▶ [Available data]
┄┄┄┄┄┄┄┄┄┄┄┄┄┄┄┄┄┄┄┄
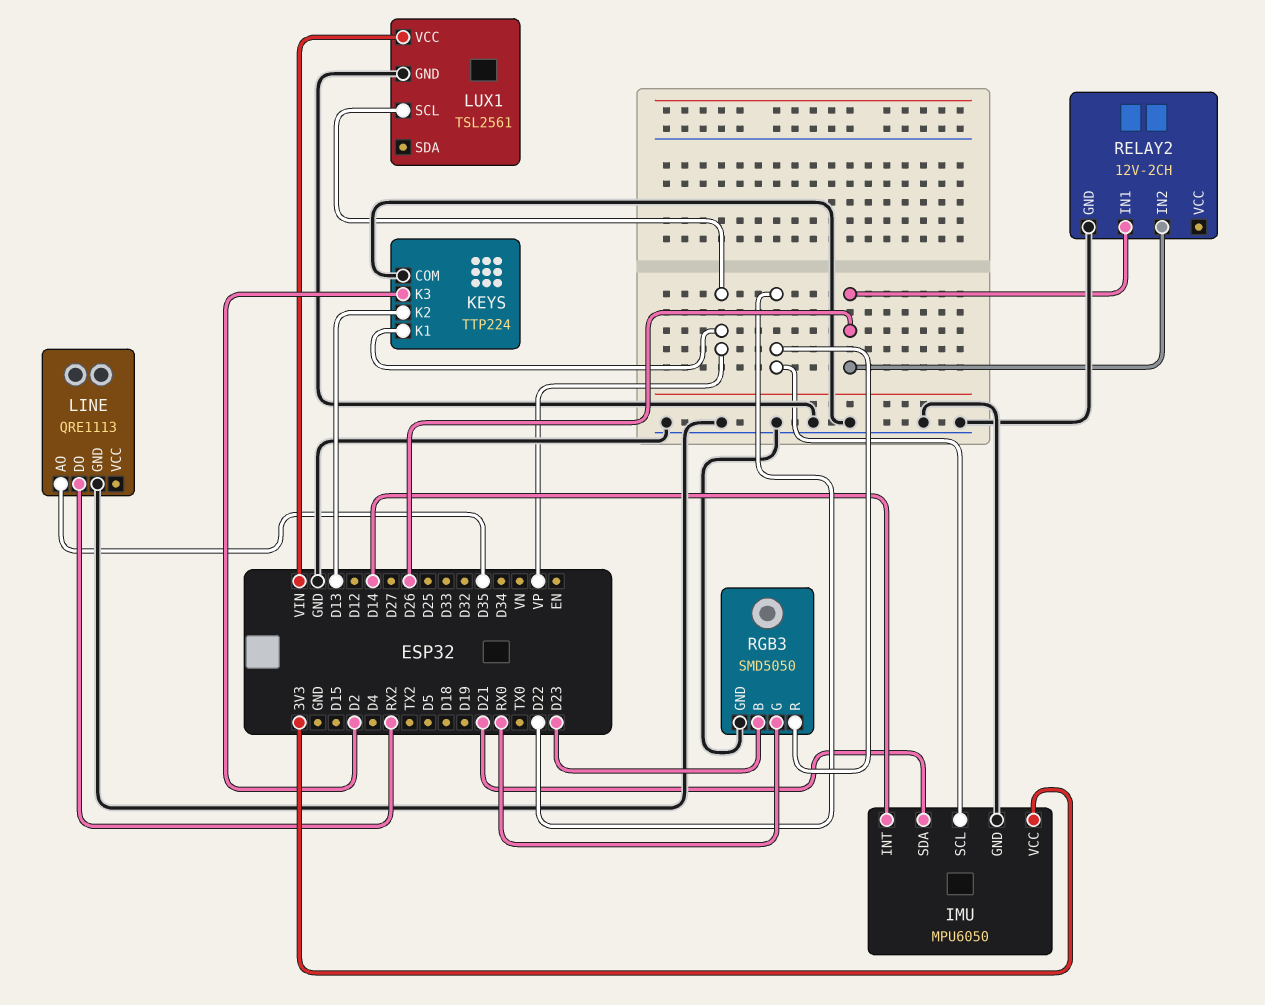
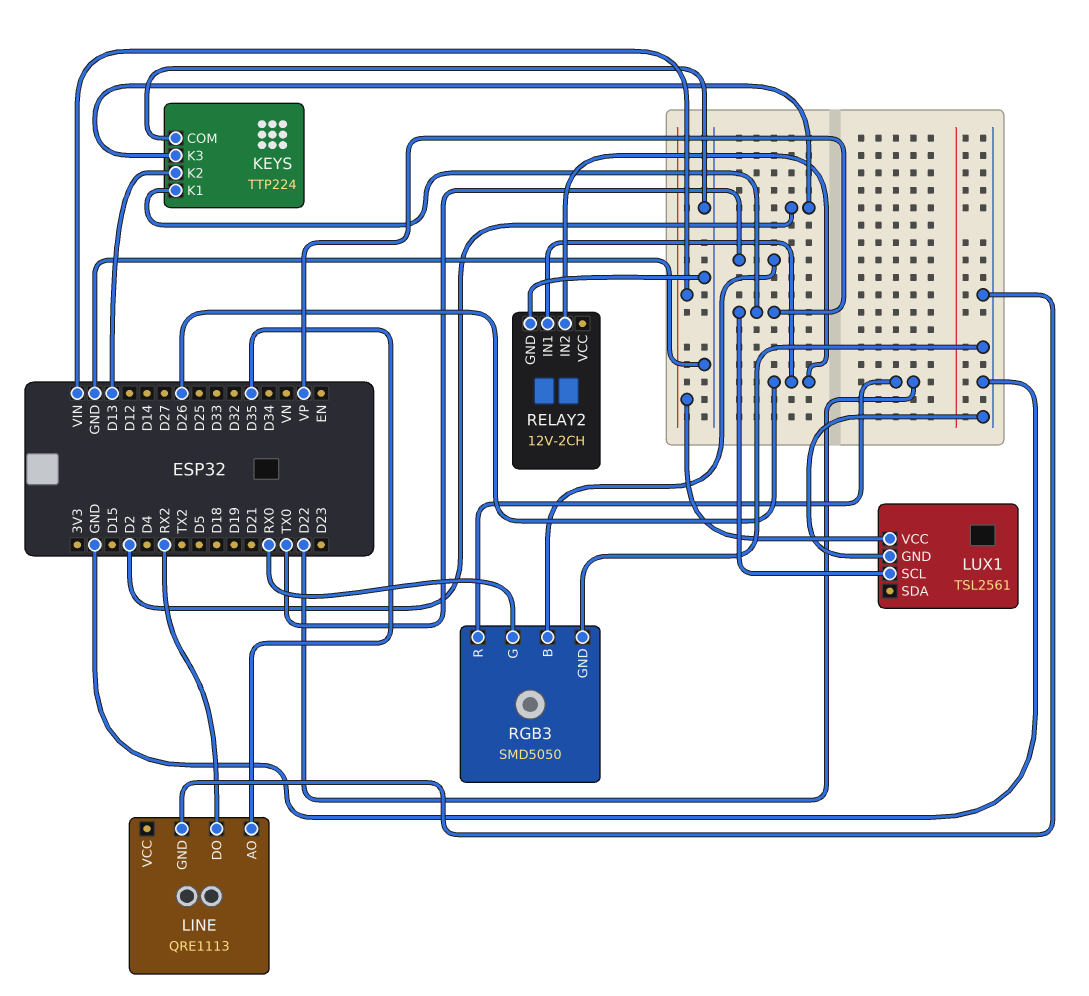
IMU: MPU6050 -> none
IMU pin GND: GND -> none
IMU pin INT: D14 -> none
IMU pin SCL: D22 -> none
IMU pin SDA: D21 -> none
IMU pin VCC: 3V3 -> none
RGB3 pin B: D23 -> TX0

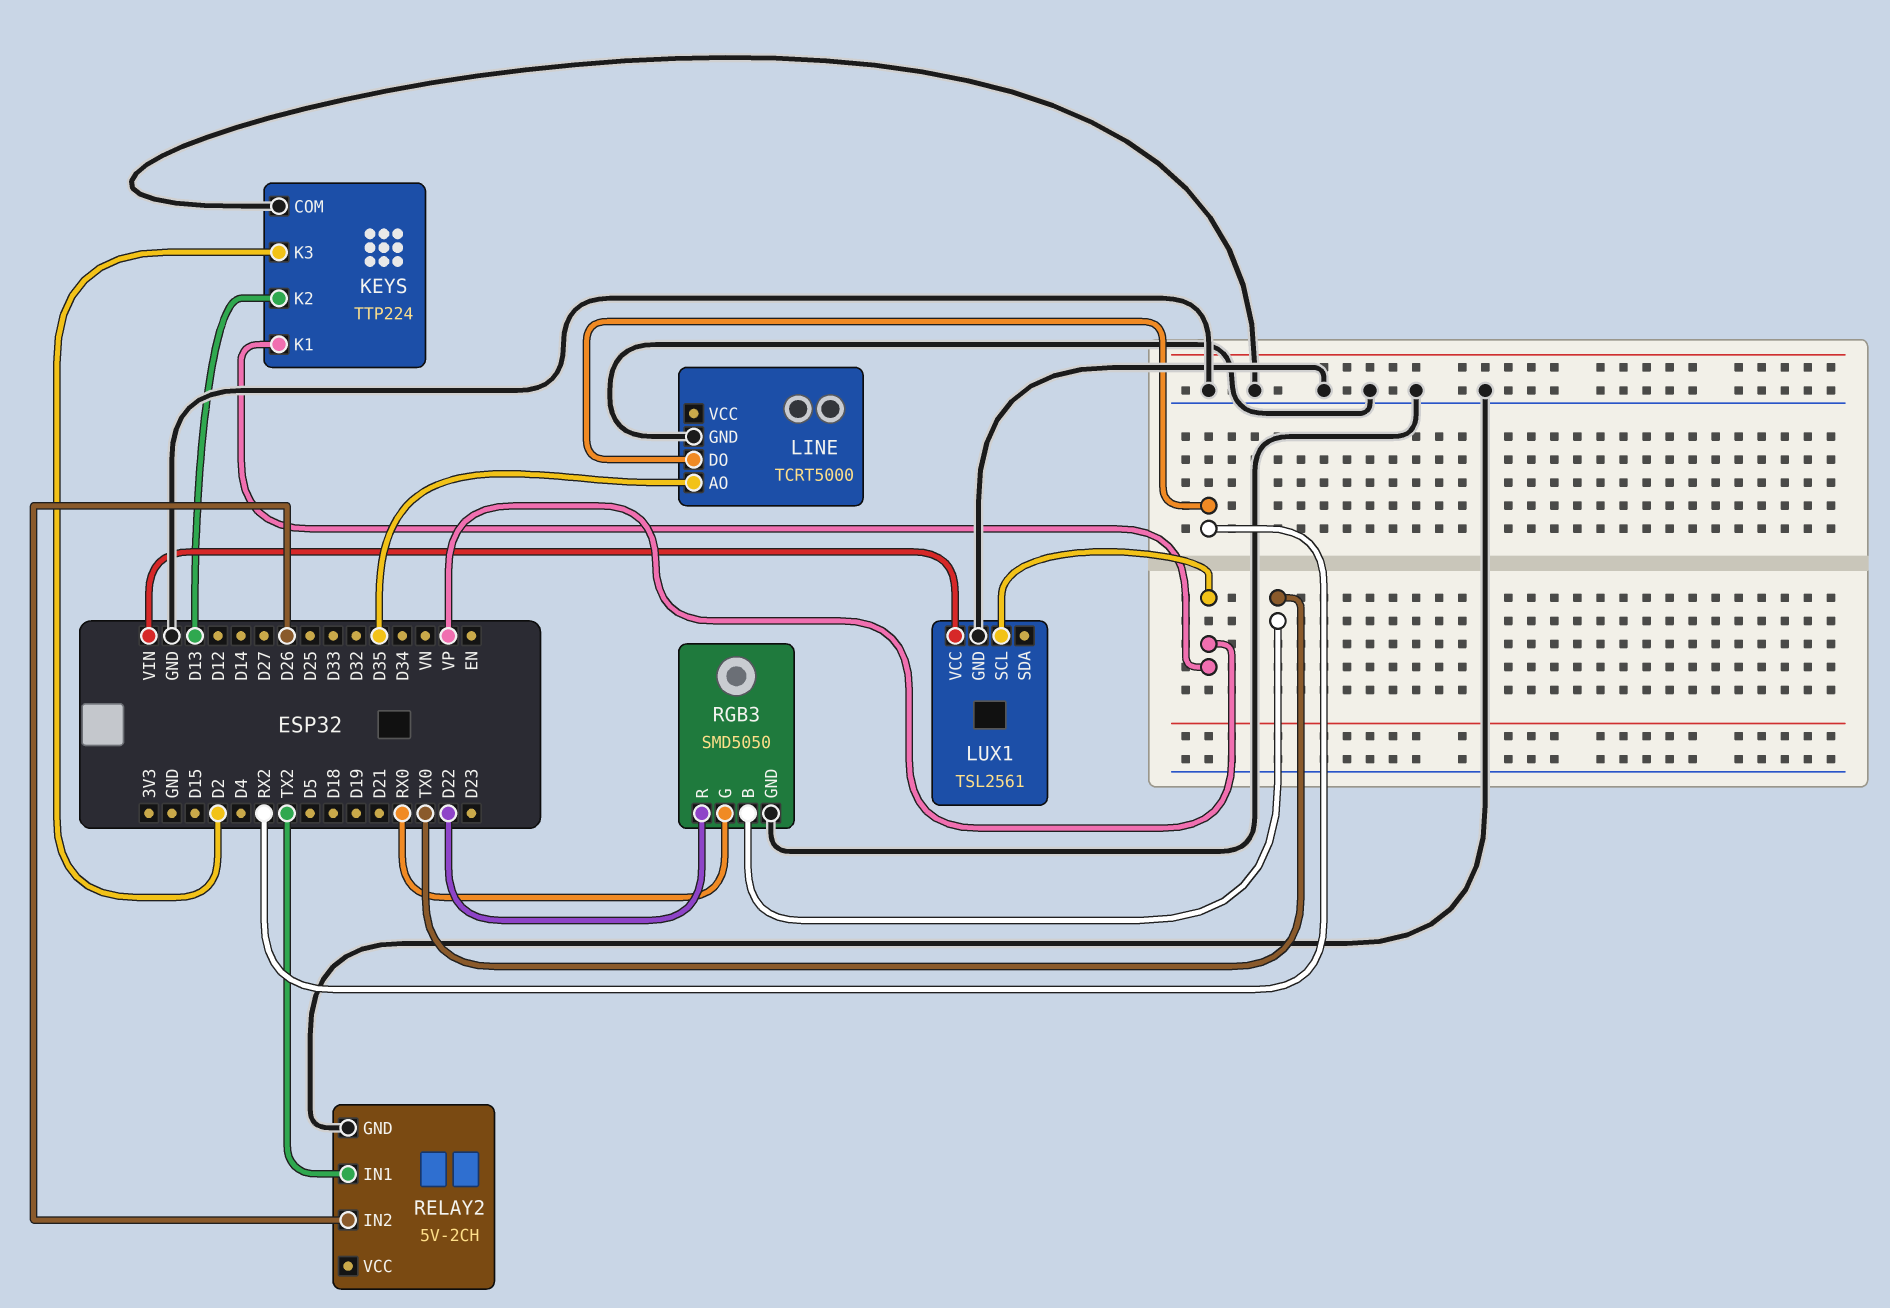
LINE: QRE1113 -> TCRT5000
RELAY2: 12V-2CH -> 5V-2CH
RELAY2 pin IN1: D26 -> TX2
┄┄┄┄┄┄┄┄┄┄┄┄┄┄┄┄┄┄┄┄
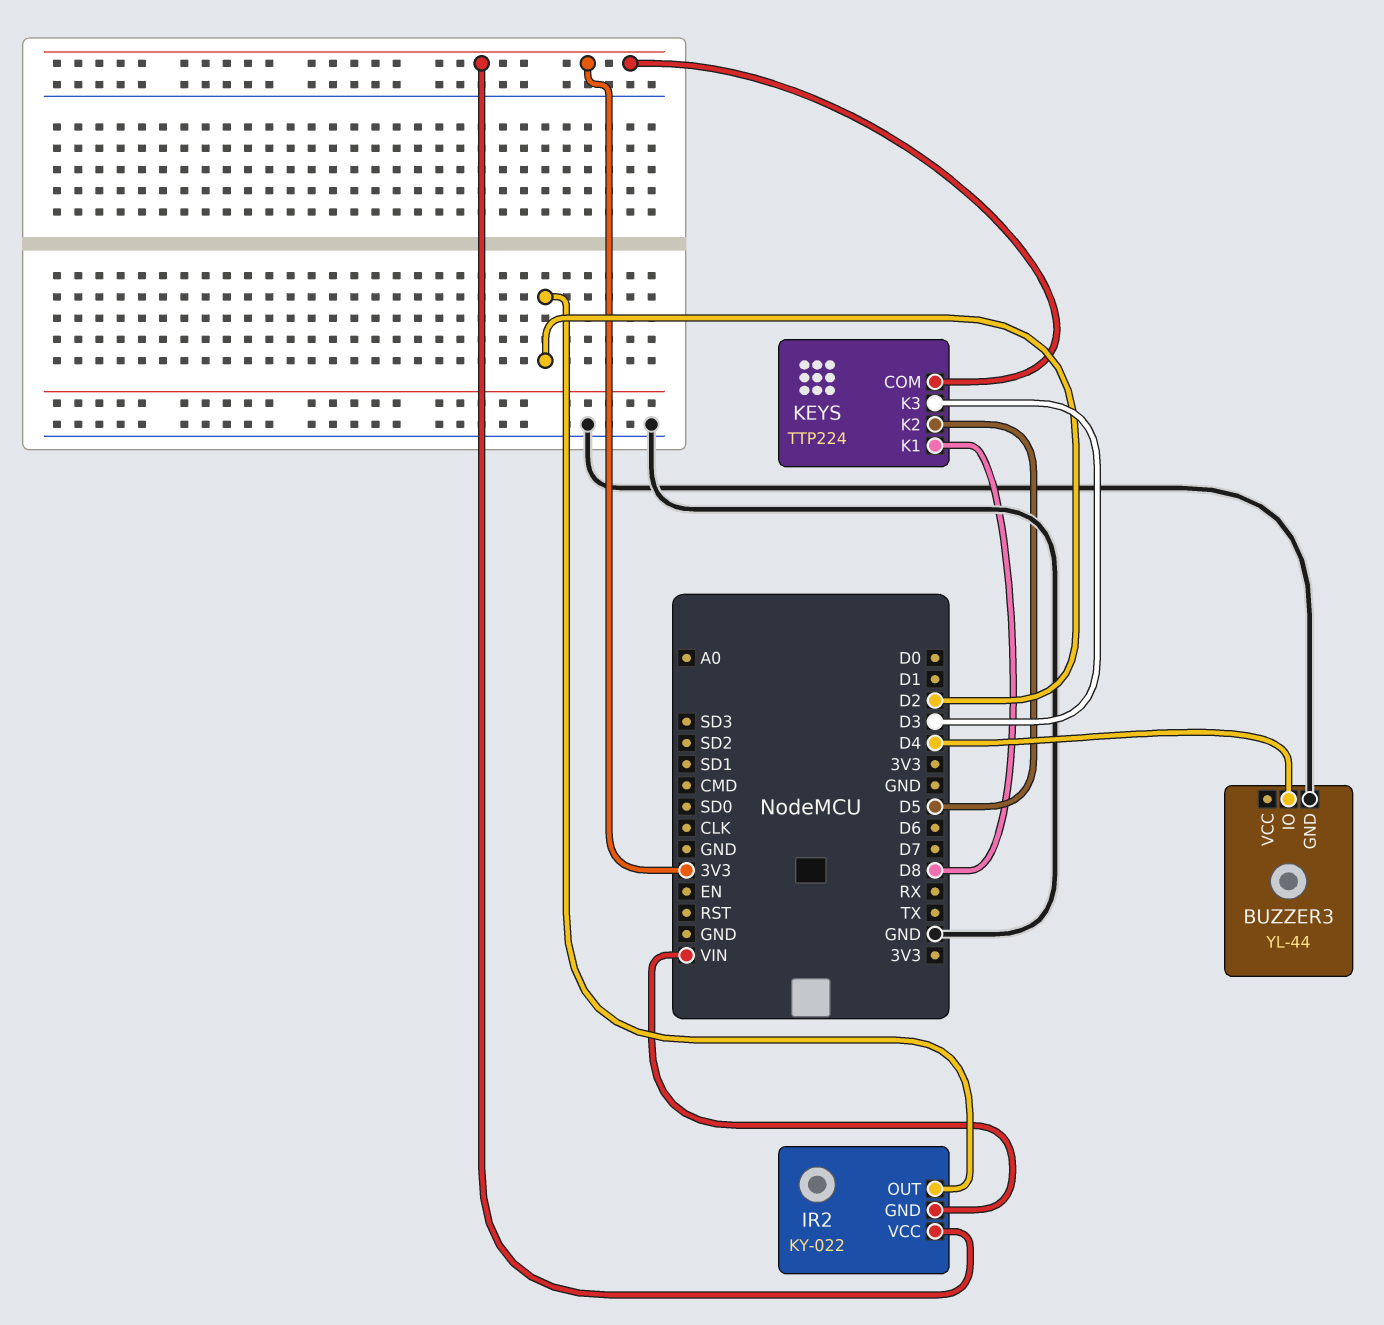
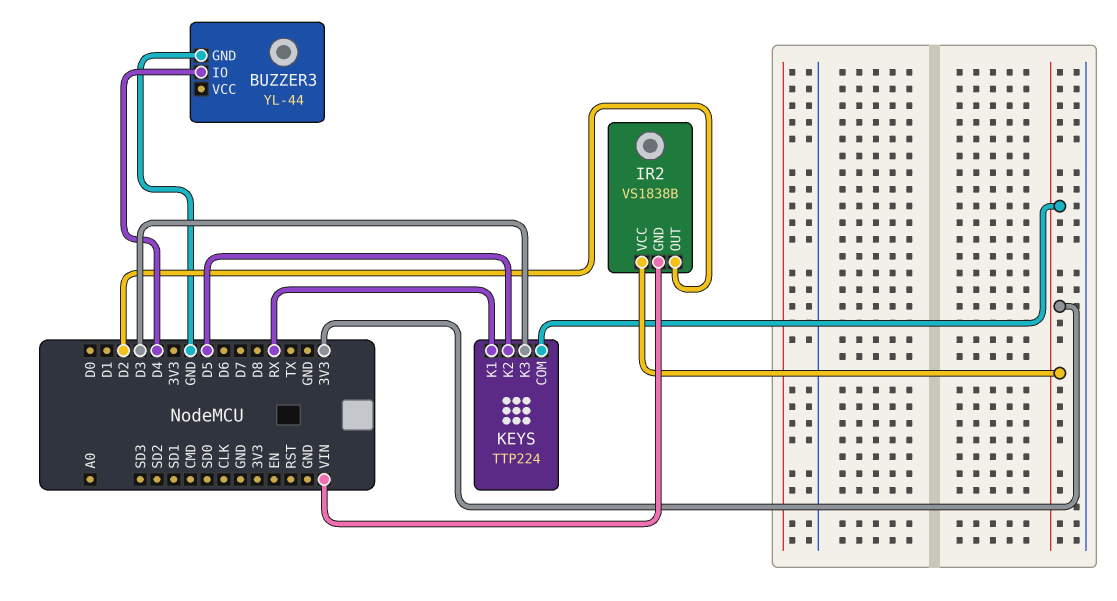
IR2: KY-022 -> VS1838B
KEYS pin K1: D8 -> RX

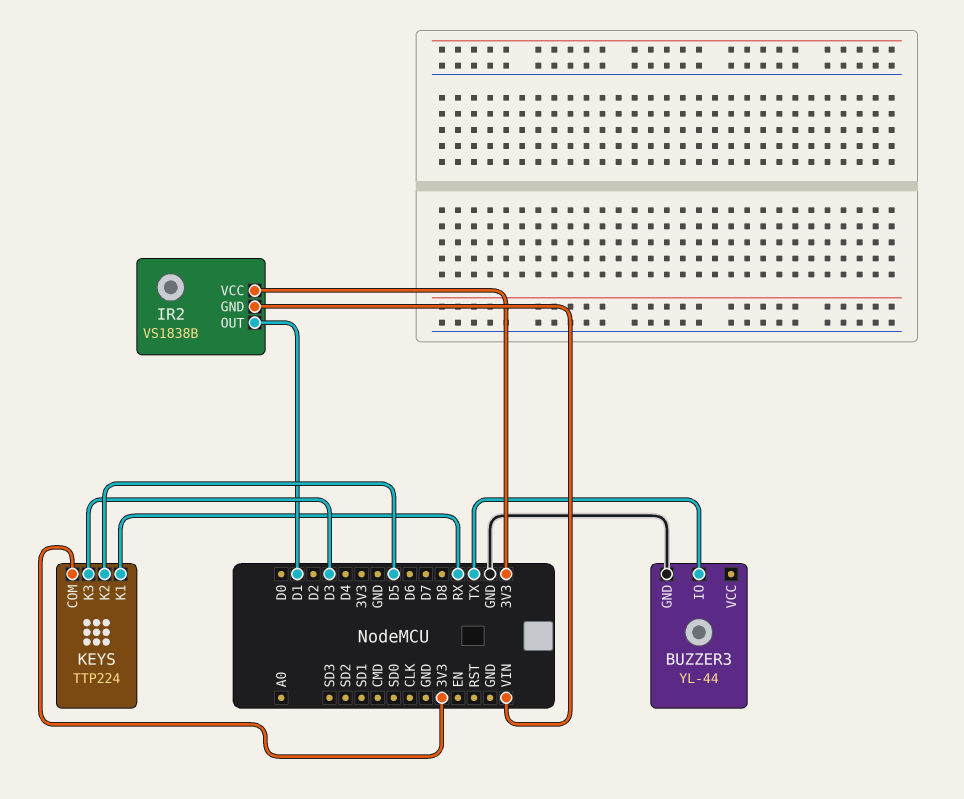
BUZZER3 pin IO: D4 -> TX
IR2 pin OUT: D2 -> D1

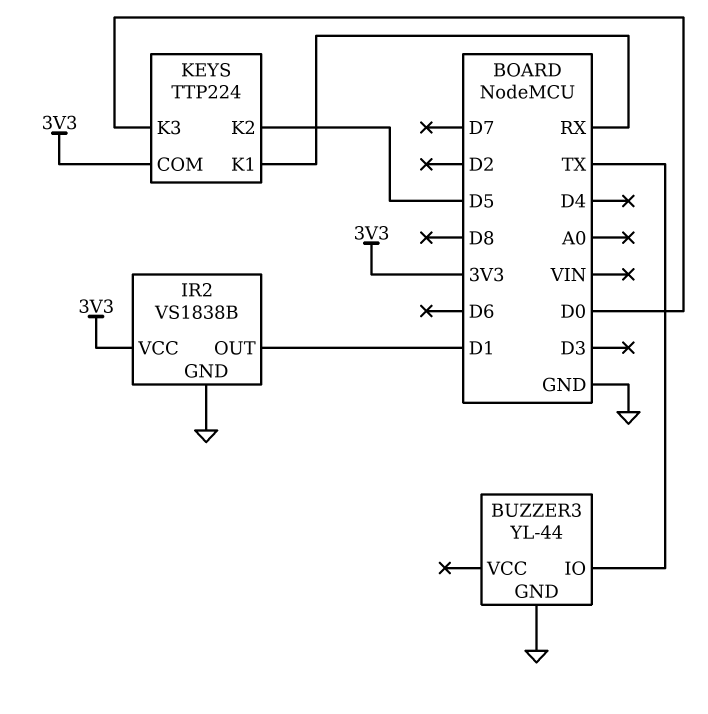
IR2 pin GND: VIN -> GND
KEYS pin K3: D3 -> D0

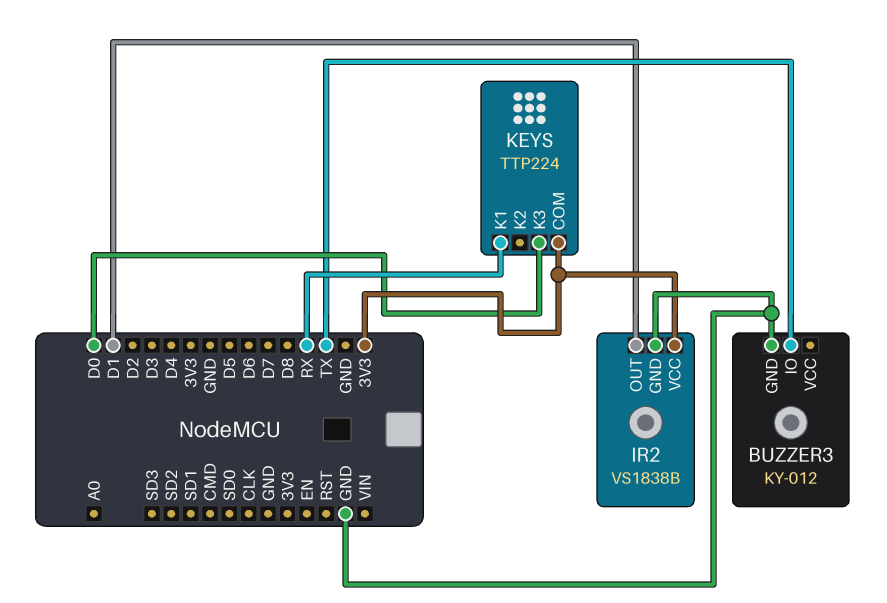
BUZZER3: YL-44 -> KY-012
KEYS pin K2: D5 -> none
┄┄┄┄┄┄┄┄┄┄┄┄┄┄┄┄┄┄┄┄
▶ [Your instructions]
The answer must be the lines above from the one containing "BUZZER3 pin IO: D4 -> TX" through the one containing "KEYS pin K2: D5 -> none", reproduced exactly, with no pictures and nothing else.

▶ [Result for this task]
BUZZER3 pin IO: D4 -> TX
IR2 pin OUT: D2 -> D1

IR2 pin GND: VIN -> GND
KEYS pin K3: D3 -> D0

BUZZER3: YL-44 -> KY-012
KEYS pin K2: D5 -> none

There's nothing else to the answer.